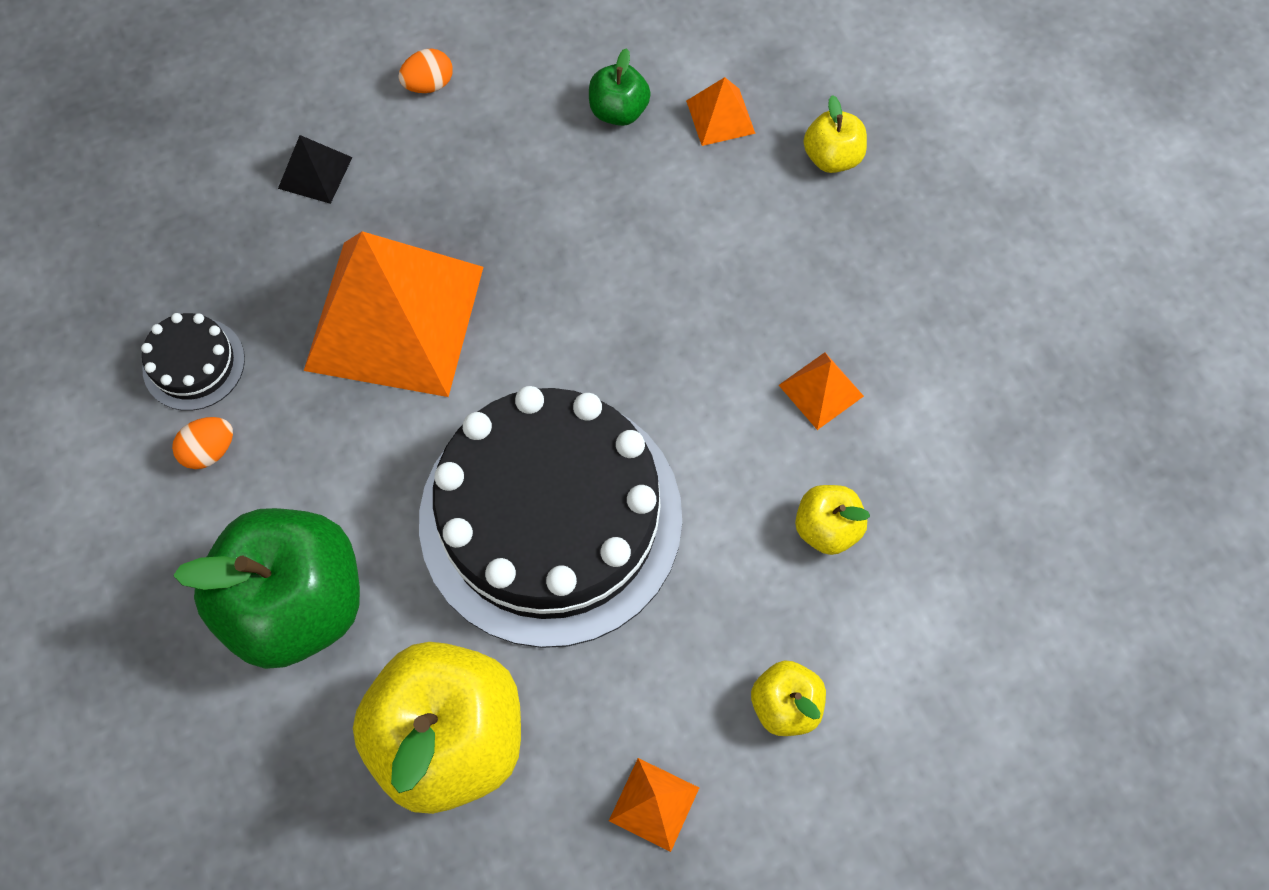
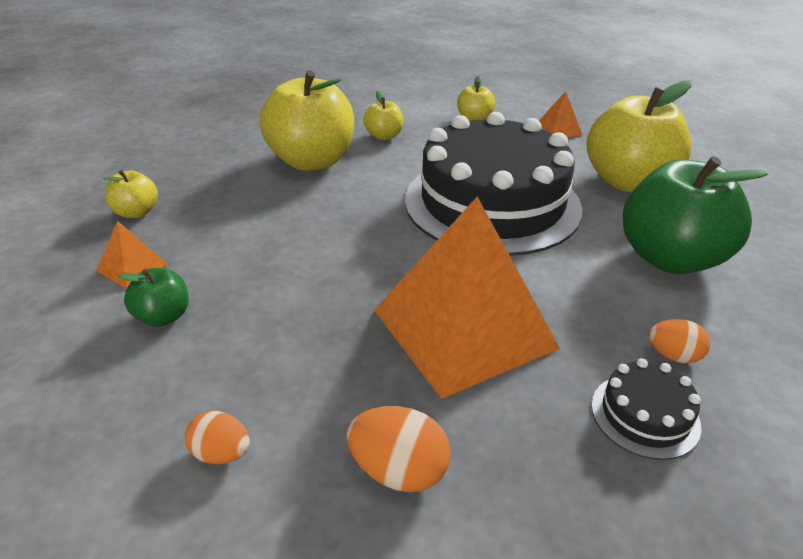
camera: 130 degrees left, 30 degrees down
black pyramid [278,135,353,204] -> orange egg [347,406,451,492]
orange pyramid [779,352,864,430] -> yellow apple [260,70,354,171]

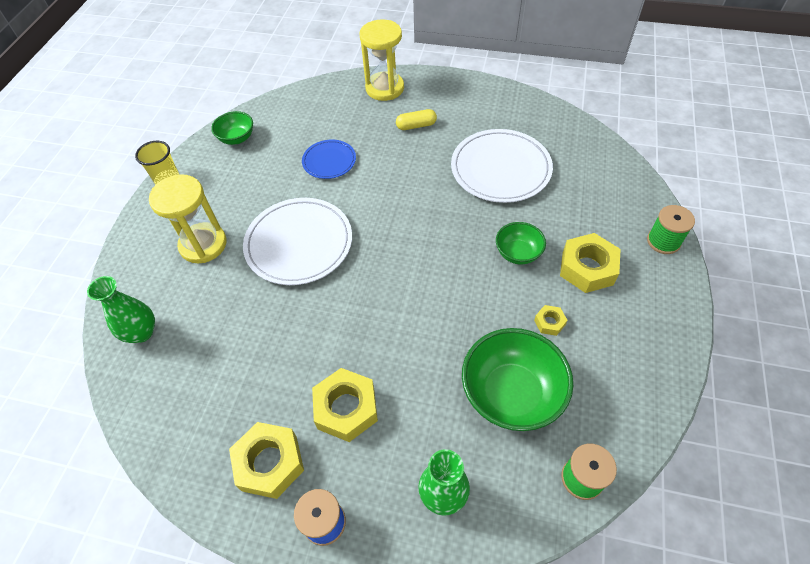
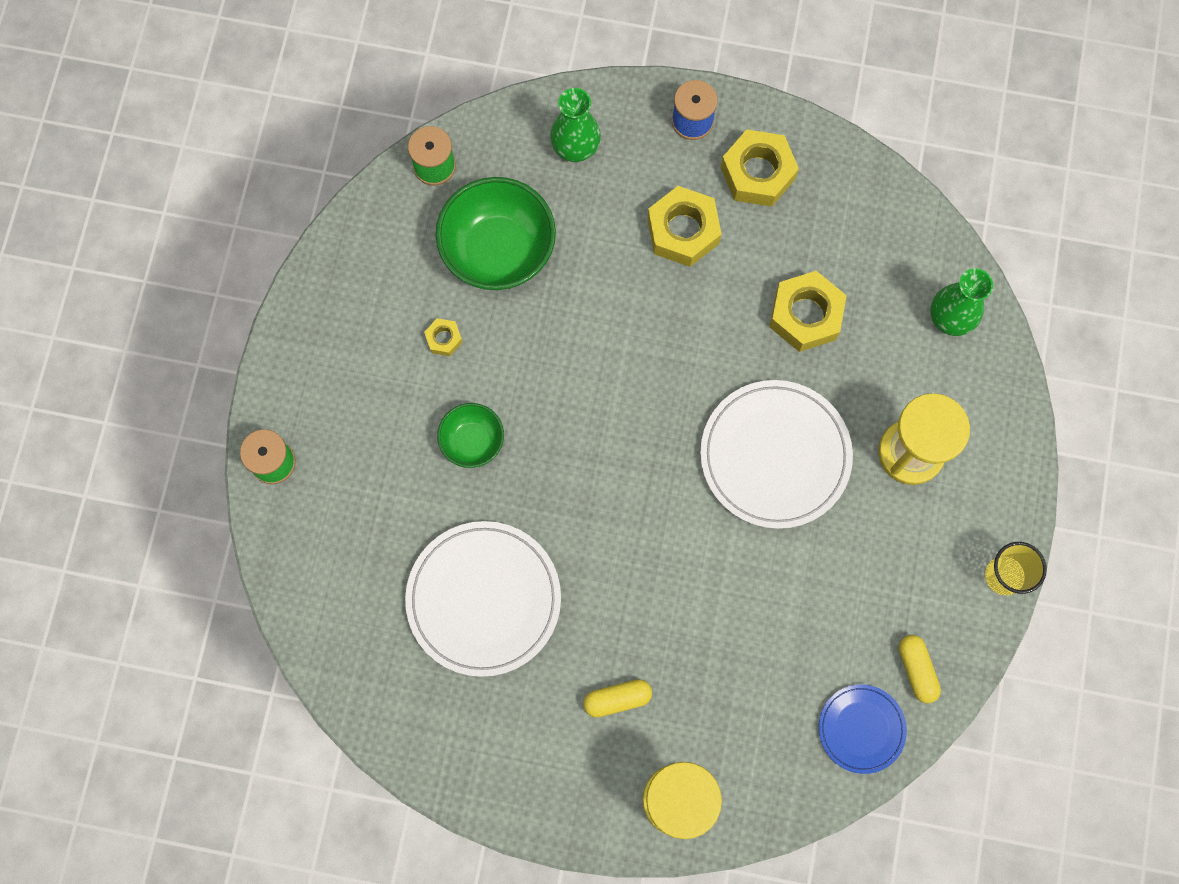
camera: 175 degrees right, 20 degrees up
green bowl [211,111,253,145] -> yellow capsule [899,635,941,703]
blue plate [302,140,356,179] -> blue plate moved to [819,684,907,774]
yellow nut [560,233,621,293] -> yellow nut moved to [769,271,847,352]

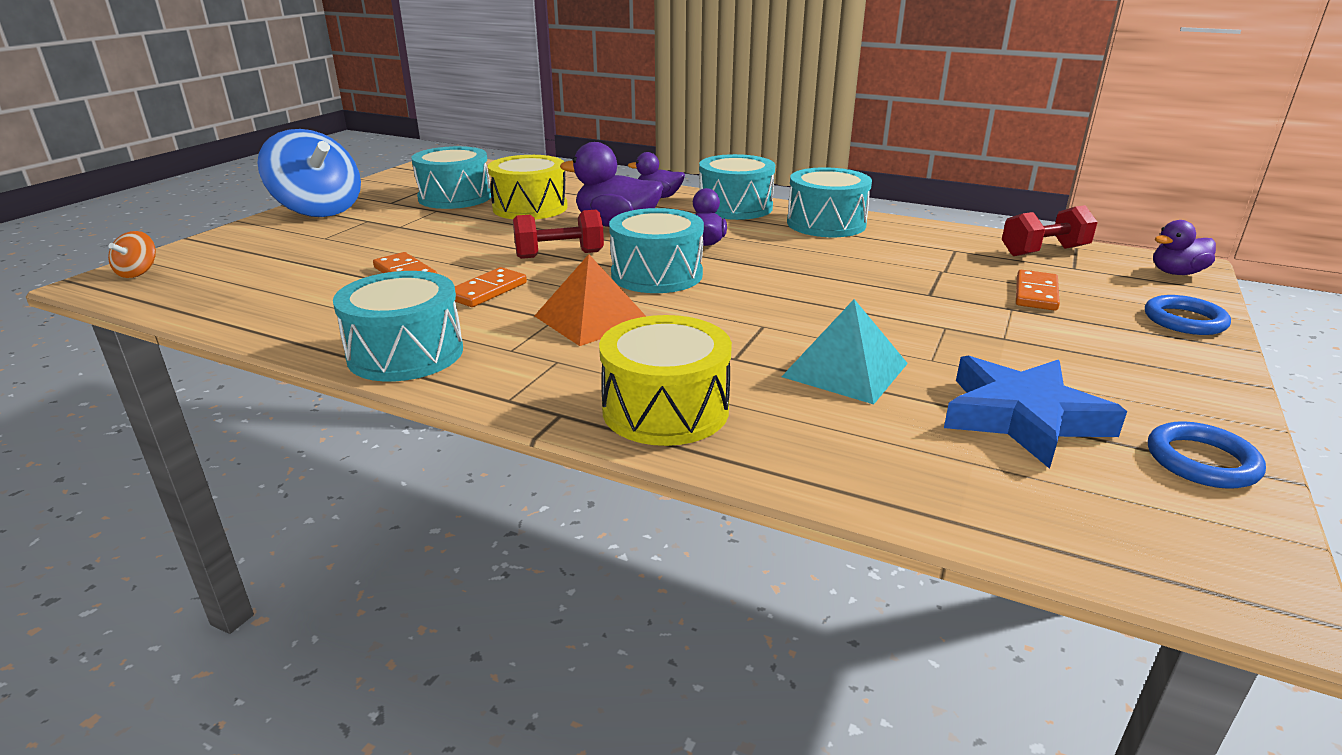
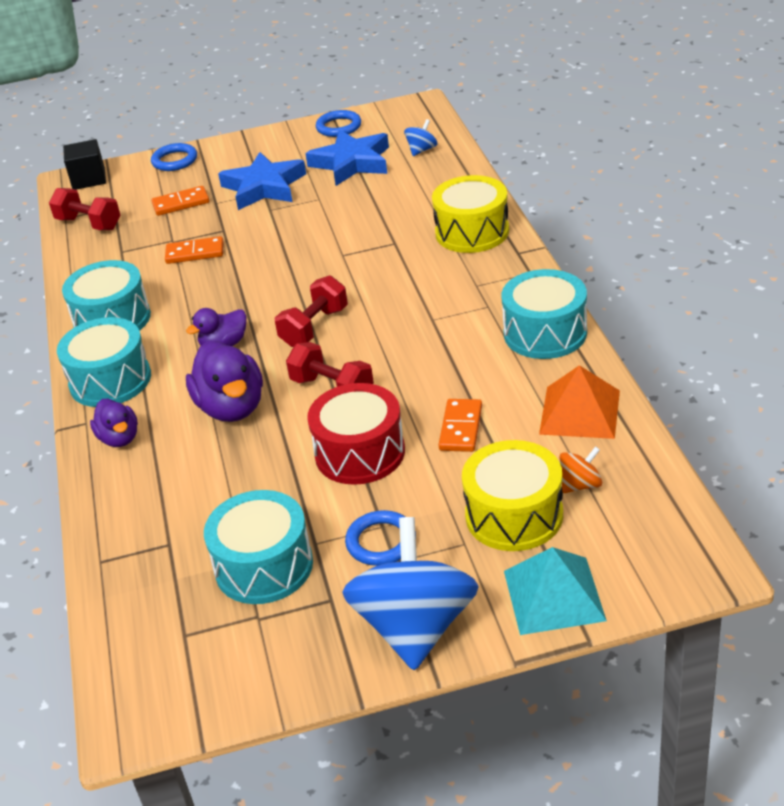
camera: 125 degrees left, 10 degrees up
orange spinning top [108,231,156,278] -> orange spinning top moved to [559,446,602,493]
orange domino [455,267,527,307] -> orange domino moved to [165,236,223,264]
yellow drum [488,155,568,219] -> yellow drum moved to [462,440,563,551]
orange pyramid [534,254,646,346] -> orange pyramid moved to [539,365,620,439]
turquoise drum [609,208,704,293] -> red dumbbell [275,275,348,347]
turquoise pyramid [781,299,908,404] -> turquoise pyramid moved to [504,547,607,635]
purple duck [1153,220,1216,275] -> black cube [63,139,106,190]
none -> blue star [218,152,306,210]
none -> red drum [307,383,405,485]
none -> blue ring [345,510,416,566]
none -> blue spinning top [404,119,438,156]

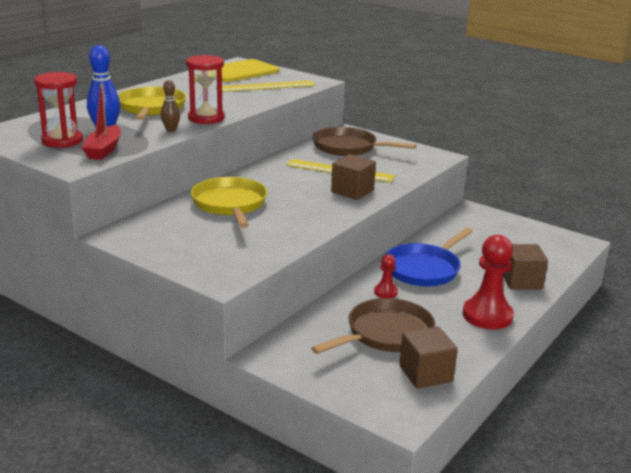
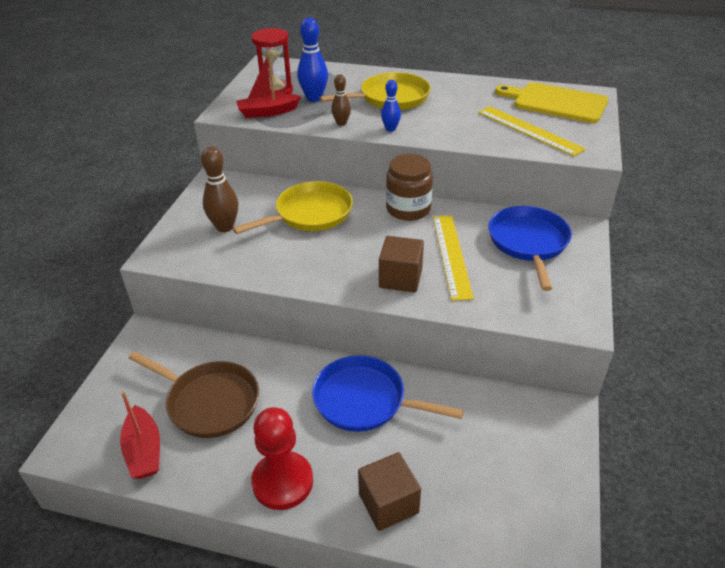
camera: 70 degrees right, 15 degrees up
red hourglass [186,55,225,124] -> blue bowling pin [381,80,401,132]
brown pan [312,127,416,156] -> blue pan [488,206,572,291]
red pawn [374,254,398,298] -> none
brown cube [399,326,458,389] -> red boat [120,391,160,479]
none -> brown bowling pin [201,147,238,232]
none -> brown jar [386,154,433,221]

- - - - - - -

• _The task_: Only the lines from the one containing "camera: 70 degrees right, 15 degrees up" through the last line of the records belong in the answer, each written out exactly.

• _Output for this task_:
camera: 70 degrees right, 15 degrees up
red hourglass [186,55,225,124] -> blue bowling pin [381,80,401,132]
brown pan [312,127,416,156] -> blue pan [488,206,572,291]
red pawn [374,254,398,298] -> none
brown cube [399,326,458,389] -> red boat [120,391,160,479]
none -> brown bowling pin [201,147,238,232]
none -> brown jar [386,154,433,221]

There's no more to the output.